→ DIRECTIONS FOR THIS TASK
Please transcribe, word for word, the line containing "shifted: notepad/royal blue" and every line after it through the end of the records below, and nothing else.

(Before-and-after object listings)
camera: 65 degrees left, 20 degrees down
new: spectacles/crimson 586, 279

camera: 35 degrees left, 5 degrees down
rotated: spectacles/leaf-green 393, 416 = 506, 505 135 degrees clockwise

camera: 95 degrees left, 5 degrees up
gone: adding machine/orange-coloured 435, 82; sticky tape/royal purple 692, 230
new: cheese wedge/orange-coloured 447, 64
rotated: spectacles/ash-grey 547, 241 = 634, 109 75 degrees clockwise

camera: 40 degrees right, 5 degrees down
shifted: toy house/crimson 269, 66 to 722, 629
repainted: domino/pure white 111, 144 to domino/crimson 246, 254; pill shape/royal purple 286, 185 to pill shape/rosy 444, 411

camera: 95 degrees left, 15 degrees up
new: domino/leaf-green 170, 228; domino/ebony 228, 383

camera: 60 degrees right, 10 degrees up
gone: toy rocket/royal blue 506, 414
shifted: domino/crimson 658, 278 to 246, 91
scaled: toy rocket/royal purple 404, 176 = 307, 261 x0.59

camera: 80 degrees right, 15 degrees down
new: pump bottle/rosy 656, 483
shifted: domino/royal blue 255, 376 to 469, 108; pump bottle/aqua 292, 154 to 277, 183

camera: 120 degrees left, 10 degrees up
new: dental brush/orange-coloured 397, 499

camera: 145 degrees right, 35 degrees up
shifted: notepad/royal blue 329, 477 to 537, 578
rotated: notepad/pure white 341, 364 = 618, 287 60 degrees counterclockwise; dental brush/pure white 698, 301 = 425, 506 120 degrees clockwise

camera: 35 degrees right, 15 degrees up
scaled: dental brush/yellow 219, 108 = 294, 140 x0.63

→ EXERCISE SOLUTION
shifted: notepad/royal blue 329, 477 to 537, 578
rotated: notepad/pure white 341, 364 = 618, 287 60 degrees counterclockwise; dental brush/pure white 698, 301 = 425, 506 120 degrees clockwise

camera: 35 degrees right, 15 degrees up
scaled: dental brush/yellow 219, 108 = 294, 140 x0.63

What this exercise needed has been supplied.